* [Activity] Every entry below must be transcribed exactly, with no line missing.
Segment Start: Task input
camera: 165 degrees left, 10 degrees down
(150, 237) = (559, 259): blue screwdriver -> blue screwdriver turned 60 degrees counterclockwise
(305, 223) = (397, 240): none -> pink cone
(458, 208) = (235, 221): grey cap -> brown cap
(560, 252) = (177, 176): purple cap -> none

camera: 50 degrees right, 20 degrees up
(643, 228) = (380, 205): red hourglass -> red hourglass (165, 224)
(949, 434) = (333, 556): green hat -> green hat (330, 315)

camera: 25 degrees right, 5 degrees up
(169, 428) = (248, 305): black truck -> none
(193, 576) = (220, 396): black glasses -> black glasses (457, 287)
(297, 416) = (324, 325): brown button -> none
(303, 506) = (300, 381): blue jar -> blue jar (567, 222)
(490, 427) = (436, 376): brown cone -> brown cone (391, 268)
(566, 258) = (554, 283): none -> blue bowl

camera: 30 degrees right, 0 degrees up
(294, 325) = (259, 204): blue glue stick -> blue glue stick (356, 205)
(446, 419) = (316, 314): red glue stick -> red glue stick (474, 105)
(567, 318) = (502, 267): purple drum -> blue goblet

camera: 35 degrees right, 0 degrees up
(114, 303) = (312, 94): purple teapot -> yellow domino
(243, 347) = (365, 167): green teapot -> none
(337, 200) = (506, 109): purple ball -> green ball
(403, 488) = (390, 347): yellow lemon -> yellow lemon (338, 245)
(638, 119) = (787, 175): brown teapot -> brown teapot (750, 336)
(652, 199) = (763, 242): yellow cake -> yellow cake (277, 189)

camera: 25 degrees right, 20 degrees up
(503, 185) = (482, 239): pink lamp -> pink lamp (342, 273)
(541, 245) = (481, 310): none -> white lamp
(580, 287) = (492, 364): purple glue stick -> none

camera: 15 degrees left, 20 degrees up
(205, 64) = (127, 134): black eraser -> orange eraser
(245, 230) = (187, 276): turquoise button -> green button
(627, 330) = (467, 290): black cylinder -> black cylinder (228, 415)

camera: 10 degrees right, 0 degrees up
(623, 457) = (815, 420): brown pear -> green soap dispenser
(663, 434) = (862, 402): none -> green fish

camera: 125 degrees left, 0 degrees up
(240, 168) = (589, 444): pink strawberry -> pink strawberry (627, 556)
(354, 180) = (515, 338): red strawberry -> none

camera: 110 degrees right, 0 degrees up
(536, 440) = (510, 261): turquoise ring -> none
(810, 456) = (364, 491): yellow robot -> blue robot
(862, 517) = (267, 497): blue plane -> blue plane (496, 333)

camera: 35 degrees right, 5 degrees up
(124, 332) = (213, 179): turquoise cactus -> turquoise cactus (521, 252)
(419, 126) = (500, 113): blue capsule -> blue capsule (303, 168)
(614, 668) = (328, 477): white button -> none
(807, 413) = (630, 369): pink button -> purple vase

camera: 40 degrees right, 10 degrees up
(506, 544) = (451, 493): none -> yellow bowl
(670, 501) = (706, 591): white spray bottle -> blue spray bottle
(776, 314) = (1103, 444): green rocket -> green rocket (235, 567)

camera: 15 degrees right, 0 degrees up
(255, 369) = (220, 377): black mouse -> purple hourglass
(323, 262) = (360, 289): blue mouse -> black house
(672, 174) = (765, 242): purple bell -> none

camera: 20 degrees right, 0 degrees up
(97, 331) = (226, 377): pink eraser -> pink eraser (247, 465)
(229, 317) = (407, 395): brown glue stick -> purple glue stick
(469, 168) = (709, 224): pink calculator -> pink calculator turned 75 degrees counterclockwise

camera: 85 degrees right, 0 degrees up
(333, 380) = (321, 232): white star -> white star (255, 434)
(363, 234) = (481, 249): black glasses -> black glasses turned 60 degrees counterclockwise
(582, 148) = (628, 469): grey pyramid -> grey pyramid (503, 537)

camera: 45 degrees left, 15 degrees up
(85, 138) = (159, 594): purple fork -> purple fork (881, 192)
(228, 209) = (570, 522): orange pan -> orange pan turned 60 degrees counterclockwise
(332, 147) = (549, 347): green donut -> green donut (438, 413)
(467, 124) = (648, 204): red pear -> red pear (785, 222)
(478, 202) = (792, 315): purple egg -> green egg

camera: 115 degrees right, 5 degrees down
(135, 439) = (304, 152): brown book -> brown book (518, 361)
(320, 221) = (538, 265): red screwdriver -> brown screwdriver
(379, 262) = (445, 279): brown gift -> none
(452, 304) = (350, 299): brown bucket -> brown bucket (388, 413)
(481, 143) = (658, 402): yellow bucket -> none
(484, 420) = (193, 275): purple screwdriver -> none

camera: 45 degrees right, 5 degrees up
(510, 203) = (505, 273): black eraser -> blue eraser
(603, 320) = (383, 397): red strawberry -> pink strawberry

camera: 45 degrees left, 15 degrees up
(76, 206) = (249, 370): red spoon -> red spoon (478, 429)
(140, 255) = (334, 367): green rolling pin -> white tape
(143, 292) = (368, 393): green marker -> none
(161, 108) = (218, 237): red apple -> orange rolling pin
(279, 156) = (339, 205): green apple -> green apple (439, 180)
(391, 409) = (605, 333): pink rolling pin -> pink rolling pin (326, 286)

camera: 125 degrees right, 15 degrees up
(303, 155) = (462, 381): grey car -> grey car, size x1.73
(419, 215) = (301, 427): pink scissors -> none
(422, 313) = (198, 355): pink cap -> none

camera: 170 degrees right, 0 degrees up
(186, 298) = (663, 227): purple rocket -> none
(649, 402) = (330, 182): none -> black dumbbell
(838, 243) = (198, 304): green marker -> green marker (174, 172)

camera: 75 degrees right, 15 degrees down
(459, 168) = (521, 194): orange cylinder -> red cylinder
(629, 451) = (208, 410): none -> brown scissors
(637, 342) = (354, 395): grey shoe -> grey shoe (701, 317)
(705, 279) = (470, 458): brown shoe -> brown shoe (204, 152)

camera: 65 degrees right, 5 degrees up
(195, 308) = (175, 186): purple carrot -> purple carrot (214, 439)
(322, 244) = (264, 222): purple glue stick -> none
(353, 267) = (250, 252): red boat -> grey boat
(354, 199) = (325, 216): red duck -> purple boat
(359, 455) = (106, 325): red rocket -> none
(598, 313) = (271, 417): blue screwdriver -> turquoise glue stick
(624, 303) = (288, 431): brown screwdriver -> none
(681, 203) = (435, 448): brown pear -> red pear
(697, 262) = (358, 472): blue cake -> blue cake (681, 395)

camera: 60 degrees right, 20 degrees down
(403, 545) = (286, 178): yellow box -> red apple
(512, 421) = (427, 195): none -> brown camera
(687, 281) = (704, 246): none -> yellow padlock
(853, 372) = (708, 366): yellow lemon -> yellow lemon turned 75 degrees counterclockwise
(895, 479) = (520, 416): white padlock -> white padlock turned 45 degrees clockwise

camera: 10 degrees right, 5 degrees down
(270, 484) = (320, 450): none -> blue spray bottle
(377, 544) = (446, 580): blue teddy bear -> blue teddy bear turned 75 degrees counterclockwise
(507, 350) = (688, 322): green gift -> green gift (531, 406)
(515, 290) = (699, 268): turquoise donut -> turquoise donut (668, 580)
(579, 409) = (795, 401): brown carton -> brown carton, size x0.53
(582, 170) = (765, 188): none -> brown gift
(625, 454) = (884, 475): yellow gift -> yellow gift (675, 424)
Segment End: Task input
* [Output of the exercise]
camera: 165 degrees left, 10 degrees down
(150, 237) = (559, 259): blue screwdriver -> blue screwdriver turned 60 degrees counterclockwise
(305, 223) = (397, 240): none -> pink cone
(458, 208) = (235, 221): grey cap -> brown cap
(560, 252) = (177, 176): purple cap -> none

camera: 50 degrees right, 20 degrees up
(643, 228) = (380, 205): red hourglass -> red hourglass (165, 224)
(949, 434) = (333, 556): green hat -> green hat (330, 315)

camera: 25 degrees right, 5 degrees up
(169, 428) = (248, 305): black truck -> none
(193, 576) = (220, 396): black glasses -> black glasses (457, 287)
(297, 416) = (324, 325): brown button -> none
(303, 506) = (300, 381): blue jar -> blue jar (567, 222)
(490, 427) = (436, 376): brown cone -> brown cone (391, 268)
(566, 258) = (554, 283): none -> blue bowl

camera: 30 degrees right, 0 degrees up
(294, 325) = (259, 204): blue glue stick -> blue glue stick (356, 205)
(446, 419) = (316, 314): red glue stick -> red glue stick (474, 105)
(567, 318) = (502, 267): purple drum -> blue goblet

camera: 35 degrees right, 0 degrees up
(114, 303) = (312, 94): purple teapot -> yellow domino
(243, 347) = (365, 167): green teapot -> none
(337, 200) = (506, 109): purple ball -> green ball
(403, 488) = (390, 347): yellow lemon -> yellow lemon (338, 245)
(638, 119) = (787, 175): brown teapot -> brown teapot (750, 336)
(652, 199) = (763, 242): yellow cake -> yellow cake (277, 189)

camera: 25 degrees right, 20 degrees up
(503, 185) = (482, 239): pink lamp -> pink lamp (342, 273)
(541, 245) = (481, 310): none -> white lamp
(580, 287) = (492, 364): purple glue stick -> none

camera: 15 degrees left, 20 degrees up
(205, 64) = (127, 134): black eraser -> orange eraser
(245, 230) = (187, 276): turquoise button -> green button
(627, 330) = (467, 290): black cylinder -> black cylinder (228, 415)

camera: 10 degrees right, 0 degrees up
(623, 457) = (815, 420): brown pear -> green soap dispenser
(663, 434) = (862, 402): none -> green fish

camera: 125 degrees left, 0 degrees up
(240, 168) = (589, 444): pink strawberry -> pink strawberry (627, 556)
(354, 180) = (515, 338): red strawberry -> none

camera: 110 degrees right, 0 degrees up
(536, 440) = (510, 261): turquoise ring -> none
(810, 456) = (364, 491): yellow robot -> blue robot
(862, 517) = (267, 497): blue plane -> blue plane (496, 333)

camera: 35 degrees right, 5 degrees up
(124, 332) = (213, 179): turquoise cactus -> turquoise cactus (521, 252)
(419, 126) = (500, 113): blue capsule -> blue capsule (303, 168)
(614, 668) = (328, 477): white button -> none
(807, 413) = (630, 369): pink button -> purple vase

camera: 40 degrees right, 10 degrees up
(506, 544) = (451, 493): none -> yellow bowl
(670, 501) = (706, 591): white spray bottle -> blue spray bottle
(776, 314) = (1103, 444): green rocket -> green rocket (235, 567)

camera: 15 degrees right, 0 degrees up
(255, 369) = (220, 377): black mouse -> purple hourglass
(323, 262) = (360, 289): blue mouse -> black house
(672, 174) = (765, 242): purple bell -> none

camera: 20 degrees right, 0 degrees up
(97, 331) = (226, 377): pink eraser -> pink eraser (247, 465)
(229, 317) = (407, 395): brown glue stick -> purple glue stick
(469, 168) = (709, 224): pink calculator -> pink calculator turned 75 degrees counterclockwise

camera: 85 degrees right, 0 degrees up
(333, 380) = (321, 232): white star -> white star (255, 434)
(363, 234) = (481, 249): black glasses -> black glasses turned 60 degrees counterclockwise
(582, 148) = (628, 469): grey pyramid -> grey pyramid (503, 537)

camera: 45 degrees left, 15 degrees up
(85, 138) = (159, 594): purple fork -> purple fork (881, 192)
(228, 209) = (570, 522): orange pan -> orange pan turned 60 degrees counterclockwise
(332, 147) = (549, 347): green donut -> green donut (438, 413)
(467, 124) = (648, 204): red pear -> red pear (785, 222)
(478, 202) = (792, 315): purple egg -> green egg

camera: 115 degrees right, 5 degrees down
(135, 439) = (304, 152): brown book -> brown book (518, 361)
(320, 221) = (538, 265): red screwdriver -> brown screwdriver
(379, 262) = (445, 279): brown gift -> none
(452, 304) = (350, 299): brown bucket -> brown bucket (388, 413)
(481, 143) = (658, 402): yellow bucket -> none
(484, 420) = (193, 275): purple screwdriver -> none

camera: 45 degrees right, 5 degrees up
(510, 203) = (505, 273): black eraser -> blue eraser
(603, 320) = (383, 397): red strawberry -> pink strawberry

camera: 45 degrees left, 15 degrees up
(76, 206) = (249, 370): red spoon -> red spoon (478, 429)
(140, 255) = (334, 367): green rolling pin -> white tape
(143, 292) = (368, 393): green marker -> none
(161, 108) = (218, 237): red apple -> orange rolling pin
(279, 156) = (339, 205): green apple -> green apple (439, 180)
(391, 409) = (605, 333): pink rolling pin -> pink rolling pin (326, 286)

camera: 125 degrees right, 15 degrees up
(303, 155) = (462, 381): grey car -> grey car, size x1.73
(419, 215) = (301, 427): pink scissors -> none
(422, 313) = (198, 355): pink cap -> none

camera: 170 degrees right, 0 degrees up
(186, 298) = (663, 227): purple rocket -> none
(649, 402) = (330, 182): none -> black dumbbell
(838, 243) = (198, 304): green marker -> green marker (174, 172)

camera: 75 degrees right, 15 degrees down
(459, 168) = (521, 194): orange cylinder -> red cylinder
(629, 451) = (208, 410): none -> brown scissors
(637, 342) = (354, 395): grey shoe -> grey shoe (701, 317)
(705, 279) = (470, 458): brown shoe -> brown shoe (204, 152)

camera: 65 degrees right, 5 degrees up
(195, 308) = (175, 186): purple carrot -> purple carrot (214, 439)
(322, 244) = (264, 222): purple glue stick -> none
(353, 267) = (250, 252): red boat -> grey boat
(354, 199) = (325, 216): red duck -> purple boat
(359, 455) = (106, 325): red rocket -> none
(598, 313) = (271, 417): blue screwdriver -> turquoise glue stick
(624, 303) = (288, 431): brown screwdriver -> none
(681, 203) = (435, 448): brown pear -> red pear
(697, 262) = (358, 472): blue cake -> blue cake (681, 395)

camera: 60 degrees right, 20 degrees down
(403, 545) = (286, 178): yellow box -> red apple
(512, 421) = (427, 195): none -> brown camera
(687, 281) = (704, 246): none -> yellow padlock
(853, 372) = (708, 366): yellow lemon -> yellow lemon turned 75 degrees counterclockwise
(895, 479) = (520, 416): white padlock -> white padlock turned 45 degrees clockwise

camera: 10 degrees right, 5 degrees down
(270, 484) = (320, 450): none -> blue spray bottle
(377, 544) = (446, 580): blue teddy bear -> blue teddy bear turned 75 degrees counterclockwise
(507, 350) = (688, 322): green gift -> green gift (531, 406)
(515, 290) = (699, 268): turquoise donut -> turquoise donut (668, 580)
(579, 409) = (795, 401): brown carton -> brown carton, size x0.53
(582, 170) = (765, 188): none -> brown gift
(625, 454) = (884, 475): yellow gift -> yellow gift (675, 424)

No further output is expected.